Task details
Transcribe only the lines from the one containing "white clock [557,487,653,585]" through the final line of the entries below, exactly, and exclude the pictures.
*** Dataset content ***
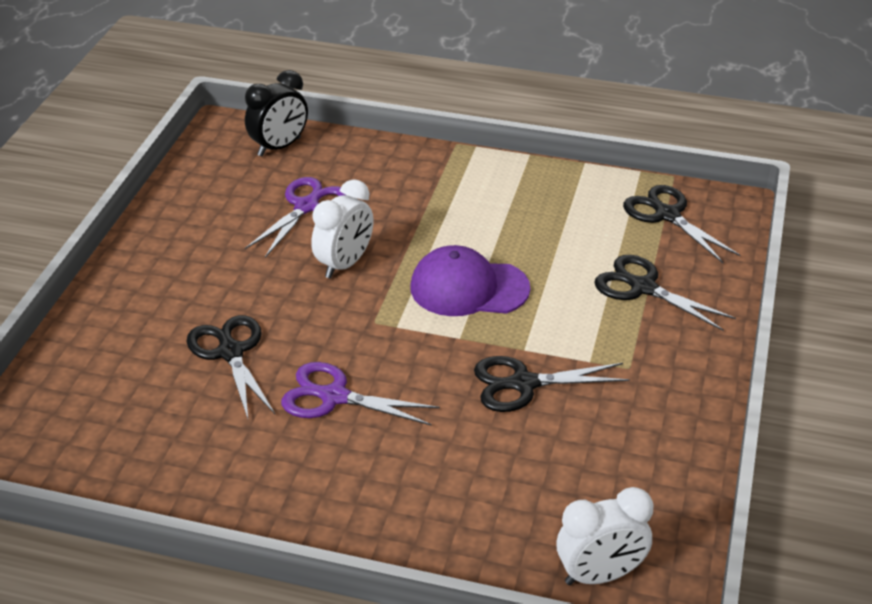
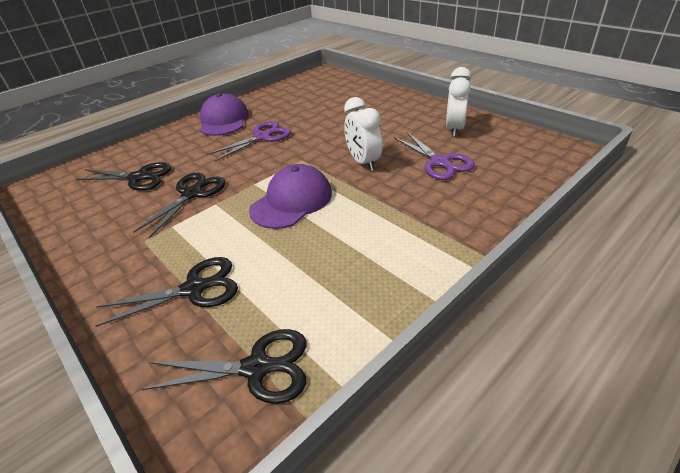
camera: 125 degrees right, 0 degrees up
black scissors [186,315,275,418] -> black scissors moved to [76,162,172,191]
black clock [245,70,308,156] -> none
white clock [557,487,653,585] -> white clock moved to [446,67,471,137]
none -> purple cap [200,93,249,136]

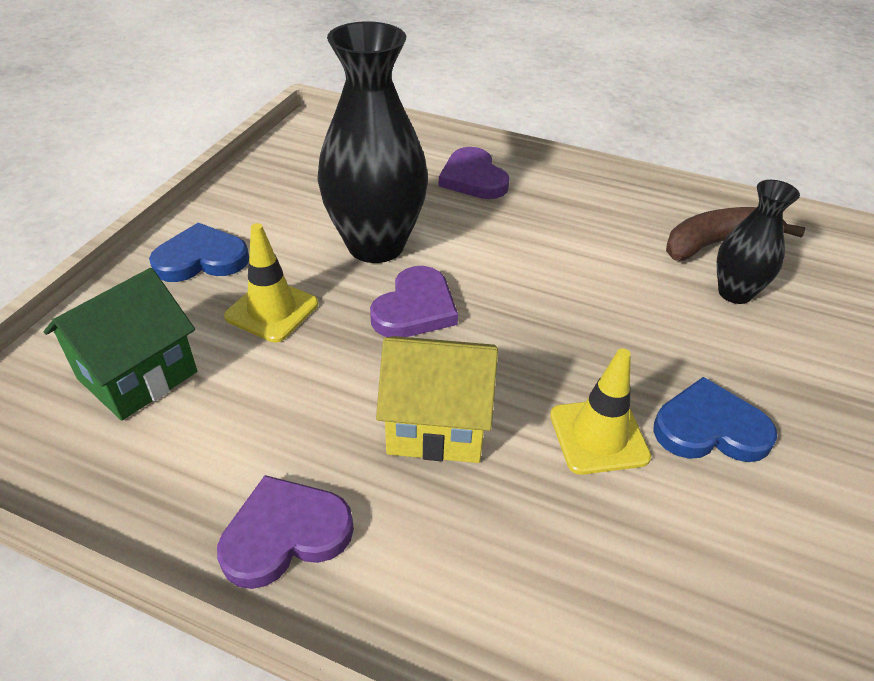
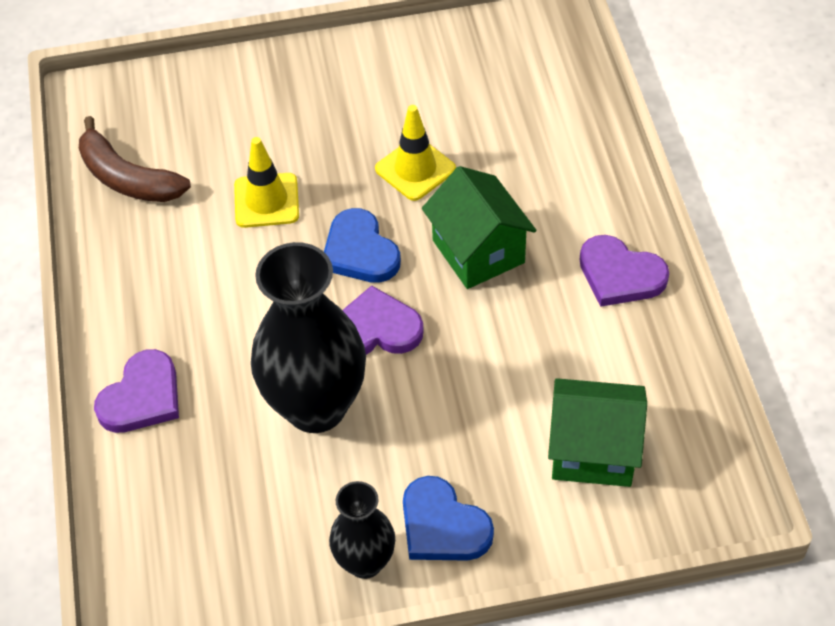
camera: 120 degrees left, 10 degrees up
yellow traffic cone [224,223,318,343] -> yellow traffic cone moved to [234,137,299,228]
yellow house [376,336,498,463] -> green house [422,166,536,289]
blue heart [653,377,778,462] -> blue heart moved to [324,208,401,283]
black vase [717,180,800,304] -> black vase moved to [329,481,395,579]

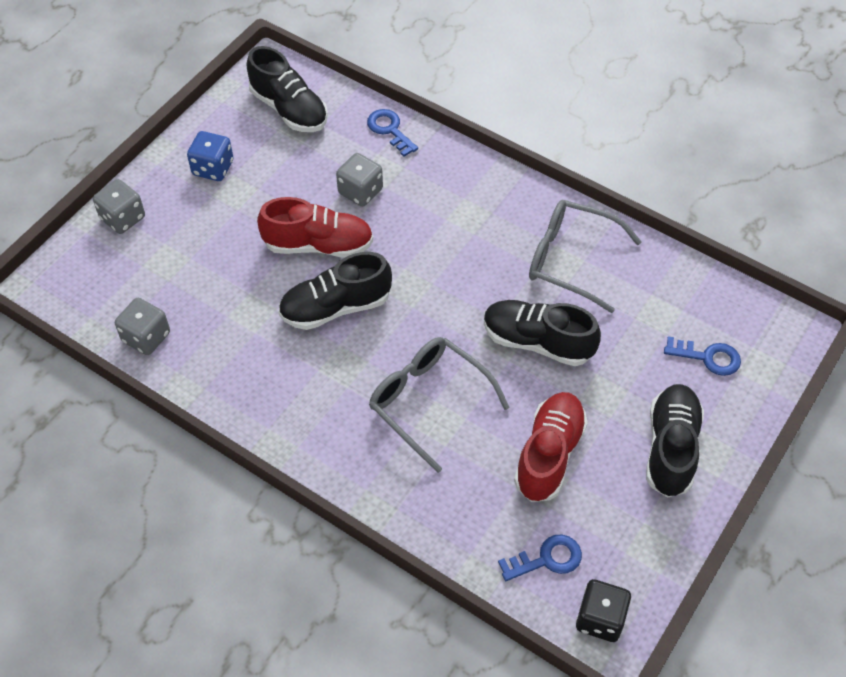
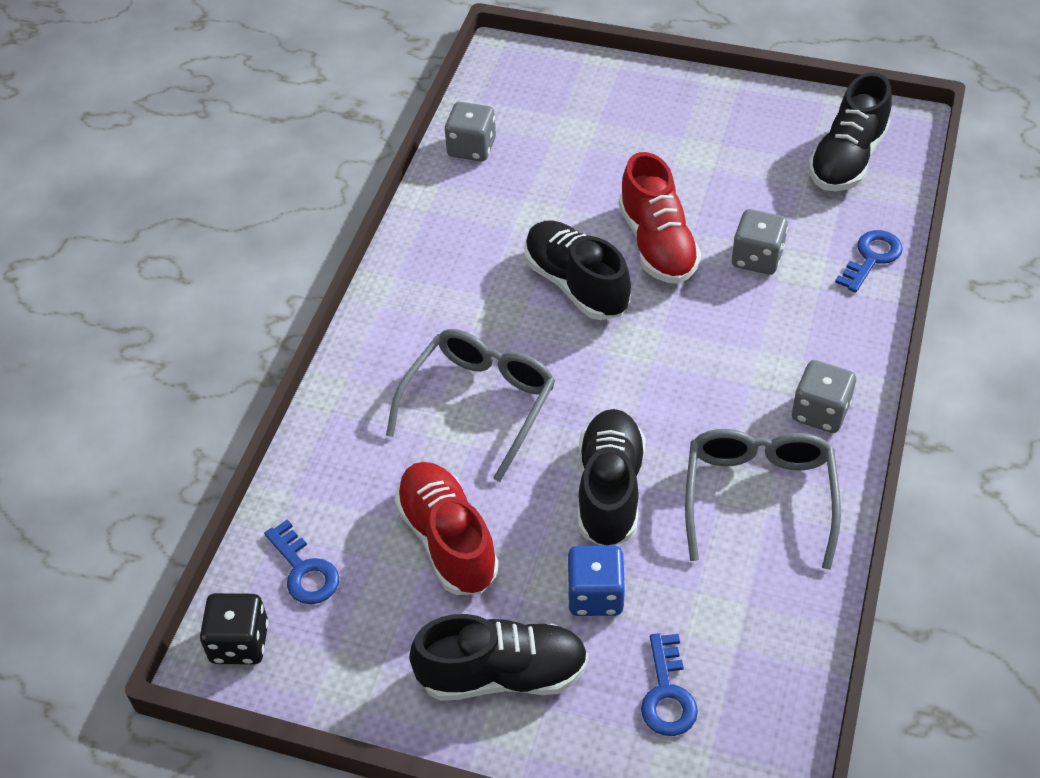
camera: 75 degrees right, 5 degrees down
grey dice [93,179,145,234] -> grey dice moved to [792,360,856,433]
blue dice [187,131,234,181] -> blue dice moved to [567,546,626,616]
red shoe [514,392,588,502] -> red shoe turned 120 degrees counterclockwise [394,462,499,595]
*** End of Dataset content ***
Finished exercise
white clock [557,487,653,585] -> white clock moved to [446,67,471,137]
none -> purple cap [200,93,249,136]

camera: 120 degrees left, 10 degrees up
yellow traffic cone [224,223,318,343] -> yellow traffic cone moved to [234,137,299,228]
yellow house [376,336,498,463] -> green house [422,166,536,289]
blue heart [653,377,778,462] -> blue heart moved to [324,208,401,283]
black vase [717,180,800,304] -> black vase moved to [329,481,395,579]

camera: 75 degrees right, 5 degrees down
grey dice [93,179,145,234] -> grey dice moved to [792,360,856,433]
blue dice [187,131,234,181] -> blue dice moved to [567,546,626,616]
red shoe [514,392,588,502] -> red shoe turned 120 degrees counterclockwise [394,462,499,595]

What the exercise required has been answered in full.